(MATERIAL TO PROCESS begins)
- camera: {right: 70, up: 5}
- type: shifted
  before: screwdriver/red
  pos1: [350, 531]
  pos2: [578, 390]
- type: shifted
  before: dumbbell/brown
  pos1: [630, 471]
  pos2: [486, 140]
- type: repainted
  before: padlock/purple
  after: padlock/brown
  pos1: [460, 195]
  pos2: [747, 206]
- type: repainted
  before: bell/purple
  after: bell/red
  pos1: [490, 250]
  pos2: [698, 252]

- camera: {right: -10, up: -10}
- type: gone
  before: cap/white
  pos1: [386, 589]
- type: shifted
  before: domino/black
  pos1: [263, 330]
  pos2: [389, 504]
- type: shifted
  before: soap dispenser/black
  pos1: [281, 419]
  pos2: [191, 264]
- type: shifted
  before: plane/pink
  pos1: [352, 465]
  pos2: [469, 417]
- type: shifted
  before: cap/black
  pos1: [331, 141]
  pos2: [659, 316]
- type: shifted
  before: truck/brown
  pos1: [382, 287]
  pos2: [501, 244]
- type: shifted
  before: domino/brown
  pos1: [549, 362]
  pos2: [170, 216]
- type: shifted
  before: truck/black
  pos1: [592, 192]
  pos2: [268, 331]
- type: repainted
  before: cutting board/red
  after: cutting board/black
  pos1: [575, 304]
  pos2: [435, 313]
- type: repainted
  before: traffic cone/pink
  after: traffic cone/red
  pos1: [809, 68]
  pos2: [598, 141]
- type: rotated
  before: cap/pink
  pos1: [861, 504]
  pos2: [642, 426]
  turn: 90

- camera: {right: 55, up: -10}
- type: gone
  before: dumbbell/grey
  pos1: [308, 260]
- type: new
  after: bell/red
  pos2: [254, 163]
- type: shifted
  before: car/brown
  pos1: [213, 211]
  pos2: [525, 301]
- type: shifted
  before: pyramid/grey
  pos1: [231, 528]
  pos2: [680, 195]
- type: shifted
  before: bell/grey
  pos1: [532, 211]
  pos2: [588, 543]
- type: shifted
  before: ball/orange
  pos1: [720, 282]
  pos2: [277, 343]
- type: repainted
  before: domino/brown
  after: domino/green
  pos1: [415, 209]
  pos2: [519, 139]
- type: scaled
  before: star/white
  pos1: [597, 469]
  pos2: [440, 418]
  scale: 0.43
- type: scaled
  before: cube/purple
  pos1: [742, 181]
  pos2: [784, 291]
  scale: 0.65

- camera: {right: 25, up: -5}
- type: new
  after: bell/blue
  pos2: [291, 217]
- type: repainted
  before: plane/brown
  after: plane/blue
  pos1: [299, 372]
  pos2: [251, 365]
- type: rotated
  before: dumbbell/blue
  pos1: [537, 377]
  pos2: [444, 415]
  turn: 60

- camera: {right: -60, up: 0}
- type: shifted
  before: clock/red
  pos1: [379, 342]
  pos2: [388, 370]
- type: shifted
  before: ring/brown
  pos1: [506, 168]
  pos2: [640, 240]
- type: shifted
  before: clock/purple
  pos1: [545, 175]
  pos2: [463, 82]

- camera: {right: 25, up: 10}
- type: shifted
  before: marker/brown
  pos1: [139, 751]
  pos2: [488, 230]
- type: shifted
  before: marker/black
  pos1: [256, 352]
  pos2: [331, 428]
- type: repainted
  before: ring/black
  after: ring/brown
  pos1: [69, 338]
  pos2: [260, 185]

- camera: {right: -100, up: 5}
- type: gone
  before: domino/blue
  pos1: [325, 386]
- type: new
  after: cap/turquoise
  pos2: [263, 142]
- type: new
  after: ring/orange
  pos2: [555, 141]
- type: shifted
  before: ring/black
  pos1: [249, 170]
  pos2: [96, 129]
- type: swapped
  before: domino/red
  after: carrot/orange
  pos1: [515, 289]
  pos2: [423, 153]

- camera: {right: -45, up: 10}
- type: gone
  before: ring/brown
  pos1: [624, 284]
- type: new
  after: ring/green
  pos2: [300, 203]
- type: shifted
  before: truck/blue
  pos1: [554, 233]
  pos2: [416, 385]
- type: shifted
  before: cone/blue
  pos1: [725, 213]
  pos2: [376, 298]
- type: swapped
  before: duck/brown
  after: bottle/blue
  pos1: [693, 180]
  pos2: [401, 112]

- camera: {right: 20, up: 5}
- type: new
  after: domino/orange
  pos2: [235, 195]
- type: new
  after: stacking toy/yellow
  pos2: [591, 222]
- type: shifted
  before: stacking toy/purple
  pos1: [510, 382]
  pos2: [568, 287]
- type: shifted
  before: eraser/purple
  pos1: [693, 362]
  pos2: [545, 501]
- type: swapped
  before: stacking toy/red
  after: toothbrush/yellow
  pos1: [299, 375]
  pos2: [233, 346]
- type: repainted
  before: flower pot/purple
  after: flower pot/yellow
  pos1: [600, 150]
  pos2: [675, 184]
(MATERIAL TO PROCESS ends)
**WORK TASK**:
Transcribe every entry exactly, omitting nothing.

**ANSWER TO THIS EXERCISE**:
- camera: {right: 70, up: 5}
- type: shifted
  before: screwdriver/red
  pos1: [350, 531]
  pos2: [578, 390]
- type: shifted
  before: dumbbell/brown
  pos1: [630, 471]
  pos2: [486, 140]
- type: repainted
  before: padlock/purple
  after: padlock/brown
  pos1: [460, 195]
  pos2: [747, 206]
- type: repainted
  before: bell/purple
  after: bell/red
  pos1: [490, 250]
  pos2: [698, 252]

- camera: {right: -10, up: -10}
- type: gone
  before: cap/white
  pos1: [386, 589]
- type: shifted
  before: domino/black
  pos1: [263, 330]
  pos2: [389, 504]
- type: shifted
  before: soap dispenser/black
  pos1: [281, 419]
  pos2: [191, 264]
- type: shifted
  before: plane/pink
  pos1: [352, 465]
  pos2: [469, 417]
- type: shifted
  before: cap/black
  pos1: [331, 141]
  pos2: [659, 316]
- type: shifted
  before: truck/brown
  pos1: [382, 287]
  pos2: [501, 244]
- type: shifted
  before: domino/brown
  pos1: [549, 362]
  pos2: [170, 216]
- type: shifted
  before: truck/black
  pos1: [592, 192]
  pos2: [268, 331]
- type: repainted
  before: cutting board/red
  after: cutting board/black
  pos1: [575, 304]
  pos2: [435, 313]
- type: repainted
  before: traffic cone/pink
  after: traffic cone/red
  pos1: [809, 68]
  pos2: [598, 141]
- type: rotated
  before: cap/pink
  pos1: [861, 504]
  pos2: [642, 426]
  turn: 90

- camera: {right: 55, up: -10}
- type: gone
  before: dumbbell/grey
  pos1: [308, 260]
- type: new
  after: bell/red
  pos2: [254, 163]
- type: shifted
  before: car/brown
  pos1: [213, 211]
  pos2: [525, 301]
- type: shifted
  before: pyramid/grey
  pos1: [231, 528]
  pos2: [680, 195]
- type: shifted
  before: bell/grey
  pos1: [532, 211]
  pos2: [588, 543]
- type: shifted
  before: ball/orange
  pos1: [720, 282]
  pos2: [277, 343]
- type: repainted
  before: domino/brown
  after: domino/green
  pos1: [415, 209]
  pos2: [519, 139]
- type: scaled
  before: star/white
  pos1: [597, 469]
  pos2: [440, 418]
  scale: 0.43
- type: scaled
  before: cube/purple
  pos1: [742, 181]
  pos2: [784, 291]
  scale: 0.65

- camera: {right: 25, up: -5}
- type: new
  after: bell/blue
  pos2: [291, 217]
- type: repainted
  before: plane/brown
  after: plane/blue
  pos1: [299, 372]
  pos2: [251, 365]
- type: rotated
  before: dumbbell/blue
  pos1: [537, 377]
  pos2: [444, 415]
  turn: 60

- camera: {right: -60, up: 0}
- type: shifted
  before: clock/red
  pos1: [379, 342]
  pos2: [388, 370]
- type: shifted
  before: ring/brown
  pos1: [506, 168]
  pos2: [640, 240]
- type: shifted
  before: clock/purple
  pos1: [545, 175]
  pos2: [463, 82]

- camera: {right: 25, up: 10}
- type: shifted
  before: marker/brown
  pos1: [139, 751]
  pos2: [488, 230]
- type: shifted
  before: marker/black
  pos1: [256, 352]
  pos2: [331, 428]
- type: repainted
  before: ring/black
  after: ring/brown
  pos1: [69, 338]
  pos2: [260, 185]

- camera: {right: -100, up: 5}
- type: gone
  before: domino/blue
  pos1: [325, 386]
- type: new
  after: cap/turquoise
  pos2: [263, 142]
- type: new
  after: ring/orange
  pos2: [555, 141]
- type: shifted
  before: ring/black
  pos1: [249, 170]
  pos2: [96, 129]
- type: swapped
  before: domino/red
  after: carrot/orange
  pos1: [515, 289]
  pos2: [423, 153]

- camera: {right: -45, up: 10}
- type: gone
  before: ring/brown
  pos1: [624, 284]
- type: new
  after: ring/green
  pos2: [300, 203]
- type: shifted
  before: truck/blue
  pos1: [554, 233]
  pos2: [416, 385]
- type: shifted
  before: cone/blue
  pos1: [725, 213]
  pos2: [376, 298]
- type: swapped
  before: duck/brown
  after: bottle/blue
  pos1: [693, 180]
  pos2: [401, 112]

- camera: {right: 20, up: 5}
- type: new
  after: domino/orange
  pos2: [235, 195]
- type: new
  after: stacking toy/yellow
  pos2: [591, 222]
- type: shifted
  before: stacking toy/purple
  pos1: [510, 382]
  pos2: [568, 287]
- type: shifted
  before: eraser/purple
  pos1: [693, 362]
  pos2: [545, 501]
- type: swapped
  before: stacking toy/red
  after: toothbrush/yellow
  pos1: [299, 375]
  pos2: [233, 346]
- type: repainted
  before: flower pot/purple
  after: flower pot/yellow
  pos1: [600, 150]
  pos2: [675, 184]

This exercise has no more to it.